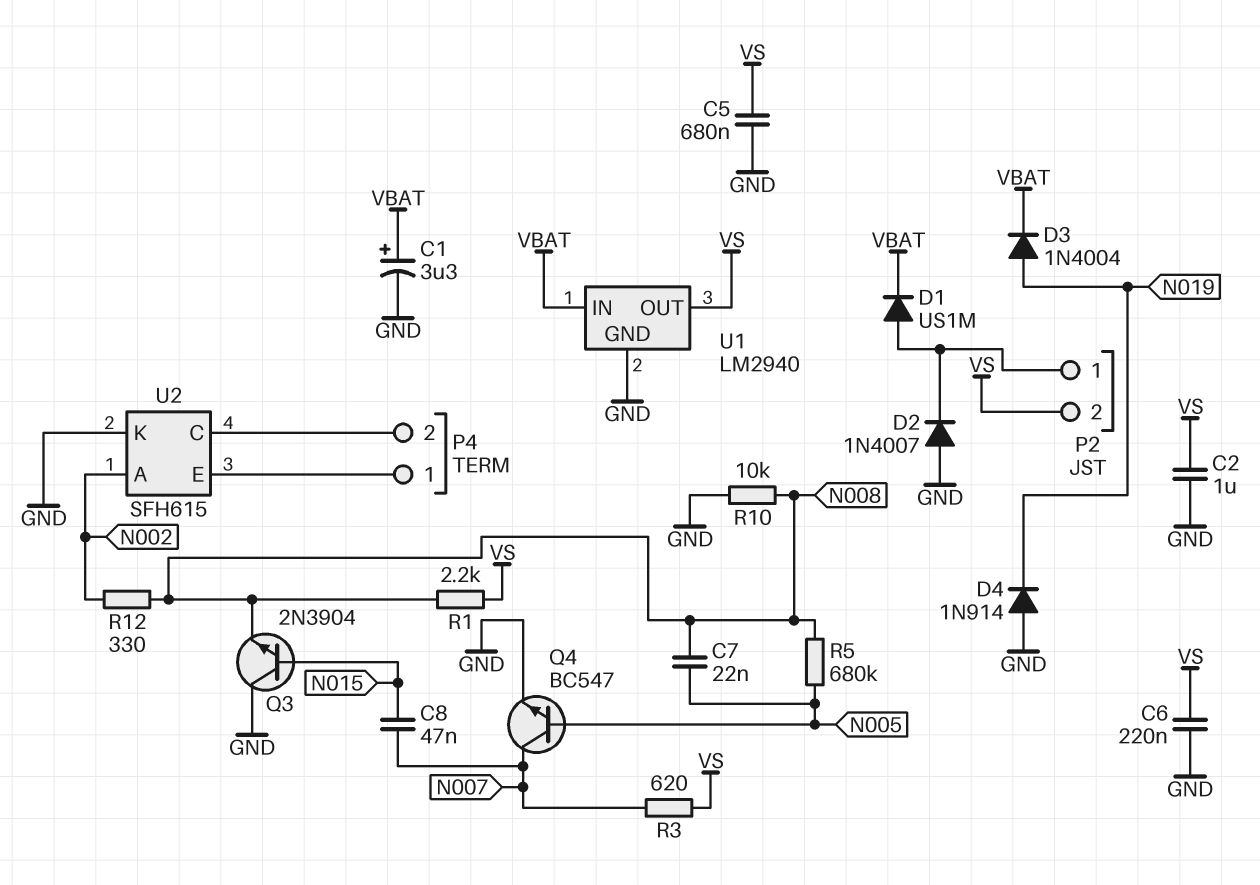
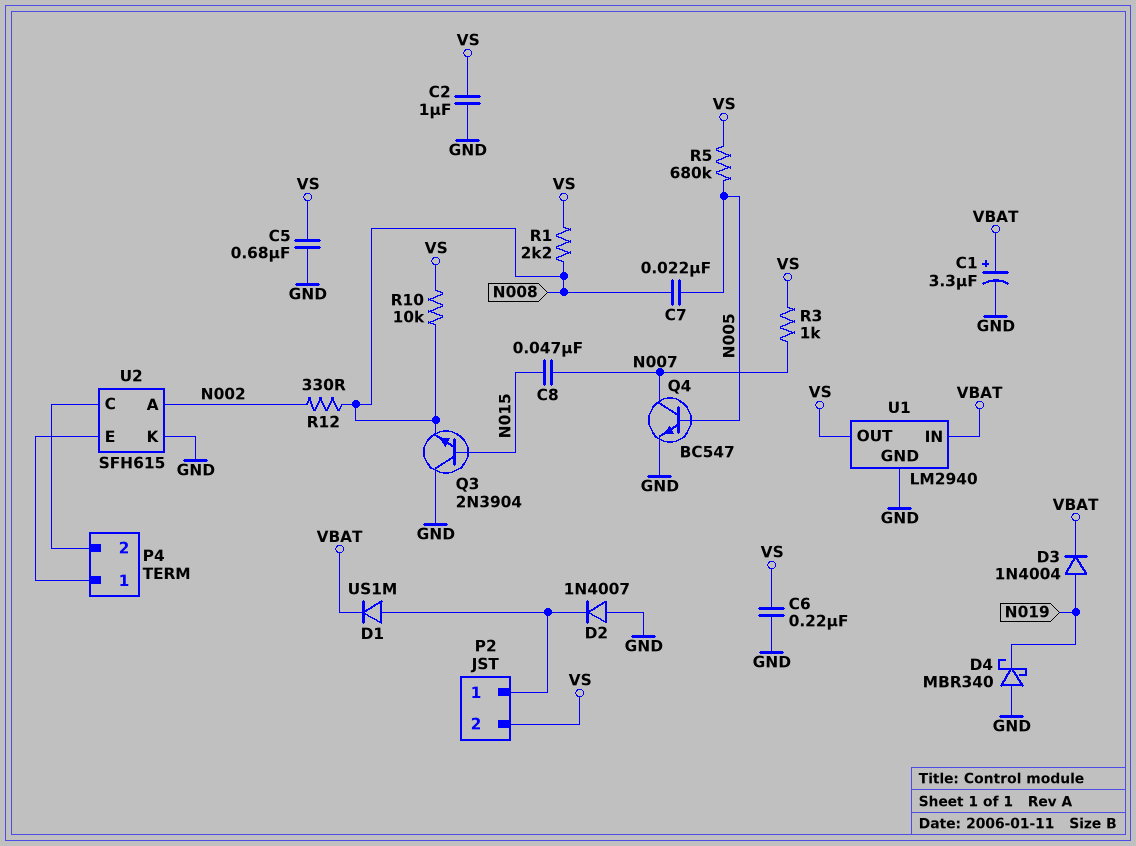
D4: diode 1N914 (A GND, K N019) -> schottky MBR340 (A GND, K N019)
R3: 620 (N007, VS) -> 1k (N007, VS)
R5: 680k (N005, N008) -> 680k (N005, VS)
R10: 10k (GND, N008) -> 10k (N008, VS)

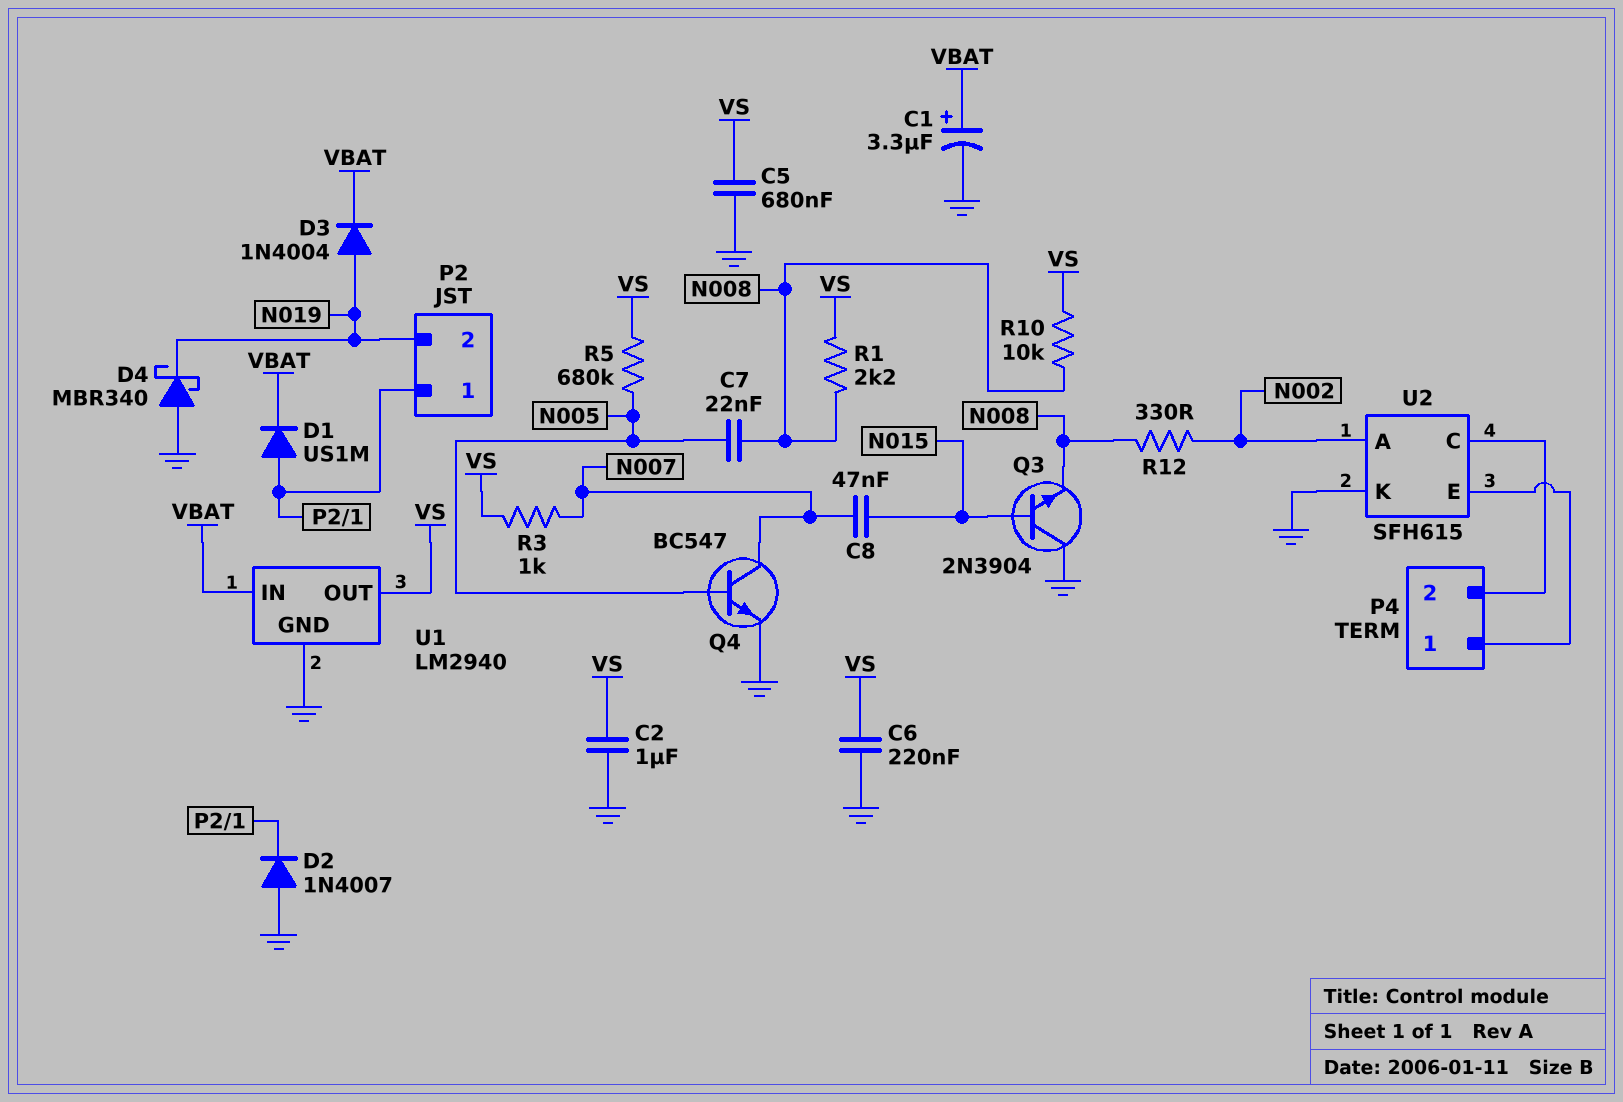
P2 pin 2: VS -> N019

* * * * *

### Your objective
Only the lines from the line with "R3: 620 (N007, VS) -> 1k (N007, VS)" through the end of the entries above, copied exactly and with both ends included, belong in the response; the pictures do not.

### Result for this task
R3: 620 (N007, VS) -> 1k (N007, VS)
R5: 680k (N005, N008) -> 680k (N005, VS)
R10: 10k (GND, N008) -> 10k (N008, VS)

P2 pin 2: VS -> N019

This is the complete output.